§ **Record set**
=======

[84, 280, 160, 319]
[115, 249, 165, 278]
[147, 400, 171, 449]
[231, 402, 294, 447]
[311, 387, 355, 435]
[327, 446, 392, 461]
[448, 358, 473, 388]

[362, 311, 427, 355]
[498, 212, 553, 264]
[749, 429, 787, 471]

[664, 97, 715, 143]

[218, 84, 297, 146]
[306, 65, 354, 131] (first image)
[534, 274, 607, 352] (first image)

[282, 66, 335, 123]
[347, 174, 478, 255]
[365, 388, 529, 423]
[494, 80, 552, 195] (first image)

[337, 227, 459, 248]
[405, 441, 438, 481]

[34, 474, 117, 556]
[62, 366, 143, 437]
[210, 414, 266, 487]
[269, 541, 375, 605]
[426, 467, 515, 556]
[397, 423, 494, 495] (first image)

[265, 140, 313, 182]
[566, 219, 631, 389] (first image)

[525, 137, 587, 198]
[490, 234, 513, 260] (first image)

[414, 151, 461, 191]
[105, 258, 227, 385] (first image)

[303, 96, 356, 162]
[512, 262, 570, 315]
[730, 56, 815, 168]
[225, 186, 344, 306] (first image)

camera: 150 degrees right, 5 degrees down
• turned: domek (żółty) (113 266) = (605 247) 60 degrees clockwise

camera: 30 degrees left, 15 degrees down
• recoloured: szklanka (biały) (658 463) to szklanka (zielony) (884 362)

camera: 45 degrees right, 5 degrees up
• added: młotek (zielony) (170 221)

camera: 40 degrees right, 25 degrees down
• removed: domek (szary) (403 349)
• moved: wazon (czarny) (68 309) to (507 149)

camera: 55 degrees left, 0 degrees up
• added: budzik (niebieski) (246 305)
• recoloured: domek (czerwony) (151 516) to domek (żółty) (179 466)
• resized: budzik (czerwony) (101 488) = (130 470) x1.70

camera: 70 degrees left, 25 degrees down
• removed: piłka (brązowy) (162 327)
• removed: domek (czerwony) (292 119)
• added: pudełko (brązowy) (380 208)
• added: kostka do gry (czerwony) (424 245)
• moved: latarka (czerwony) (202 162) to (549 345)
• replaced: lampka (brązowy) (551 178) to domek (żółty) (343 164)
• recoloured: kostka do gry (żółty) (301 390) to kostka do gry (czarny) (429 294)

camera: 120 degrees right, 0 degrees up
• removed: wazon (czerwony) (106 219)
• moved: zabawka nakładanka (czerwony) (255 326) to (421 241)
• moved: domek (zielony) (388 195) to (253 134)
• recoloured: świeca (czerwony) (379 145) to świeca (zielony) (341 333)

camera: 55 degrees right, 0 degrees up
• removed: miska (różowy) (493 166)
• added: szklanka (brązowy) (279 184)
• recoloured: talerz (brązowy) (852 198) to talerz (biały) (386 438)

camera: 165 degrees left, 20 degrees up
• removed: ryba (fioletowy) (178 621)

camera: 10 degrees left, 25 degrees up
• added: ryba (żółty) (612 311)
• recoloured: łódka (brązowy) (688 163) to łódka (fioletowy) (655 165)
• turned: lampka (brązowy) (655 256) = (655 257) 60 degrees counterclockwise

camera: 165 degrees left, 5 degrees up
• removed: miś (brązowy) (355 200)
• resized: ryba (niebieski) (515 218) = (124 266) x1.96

=======

§ **Your instructions**
The records above should be repeated word for word.

§ **Response for this exercise**
[84, 280, 160, 319]
[115, 249, 165, 278]
[147, 400, 171, 449]
[231, 402, 294, 447]
[311, 387, 355, 435]
[327, 446, 392, 461]
[448, 358, 473, 388]

[362, 311, 427, 355]
[498, 212, 553, 264]
[749, 429, 787, 471]

[664, 97, 715, 143]

[218, 84, 297, 146]
[306, 65, 354, 131] (first image)
[534, 274, 607, 352] (first image)

[282, 66, 335, 123]
[347, 174, 478, 255]
[365, 388, 529, 423]
[494, 80, 552, 195] (first image)

[337, 227, 459, 248]
[405, 441, 438, 481]

[34, 474, 117, 556]
[62, 366, 143, 437]
[210, 414, 266, 487]
[269, 541, 375, 605]
[426, 467, 515, 556]
[397, 423, 494, 495] (first image)

[265, 140, 313, 182]
[566, 219, 631, 389] (first image)

[525, 137, 587, 198]
[490, 234, 513, 260] (first image)

[414, 151, 461, 191]
[105, 258, 227, 385] (first image)

[303, 96, 356, 162]
[512, 262, 570, 315]
[730, 56, 815, 168]
[225, 186, 344, 306] (first image)

camera: 150 degrees right, 5 degrees down
• turned: domek (żółty) (113 266) = (605 247) 60 degrees clockwise

camera: 30 degrees left, 15 degrees down
• recoloured: szklanka (biały) (658 463) to szklanka (zielony) (884 362)

camera: 45 degrees right, 5 degrees up
• added: młotek (zielony) (170 221)

camera: 40 degrees right, 25 degrees down
• removed: domek (szary) (403 349)
• moved: wazon (czarny) (68 309) to (507 149)

camera: 55 degrees left, 0 degrees up
• added: budzik (niebieski) (246 305)
• recoloured: domek (czerwony) (151 516) to domek (żółty) (179 466)
• resized: budzik (czerwony) (101 488) = (130 470) x1.70

camera: 70 degrees left, 25 degrees down
• removed: piłka (brązowy) (162 327)
• removed: domek (czerwony) (292 119)
• added: pudełko (brązowy) (380 208)
• added: kostka do gry (czerwony) (424 245)
• moved: latarka (czerwony) (202 162) to (549 345)
• replaced: lampka (brązowy) (551 178) to domek (żółty) (343 164)
• recoloured: kostka do gry (żółty) (301 390) to kostka do gry (czarny) (429 294)

camera: 120 degrees right, 0 degrees up
• removed: wazon (czerwony) (106 219)
• moved: zabawka nakładanka (czerwony) (255 326) to (421 241)
• moved: domek (zielony) (388 195) to (253 134)
• recoloured: świeca (czerwony) (379 145) to świeca (zielony) (341 333)

camera: 55 degrees right, 0 degrees up
• removed: miska (różowy) (493 166)
• added: szklanka (brązowy) (279 184)
• recoloured: talerz (brązowy) (852 198) to talerz (biały) (386 438)

camera: 165 degrees left, 20 degrees up
• removed: ryba (fioletowy) (178 621)

camera: 10 degrees left, 25 degrees up
• added: ryba (żółty) (612 311)
• recoloured: łódka (brązowy) (688 163) to łódka (fioletowy) (655 165)
• turned: lampka (brązowy) (655 256) = (655 257) 60 degrees counterclockwise

camera: 165 degrees left, 5 degrees up
• removed: miś (brązowy) (355 200)
• resized: ryba (niebieski) (515 218) = (124 266) x1.96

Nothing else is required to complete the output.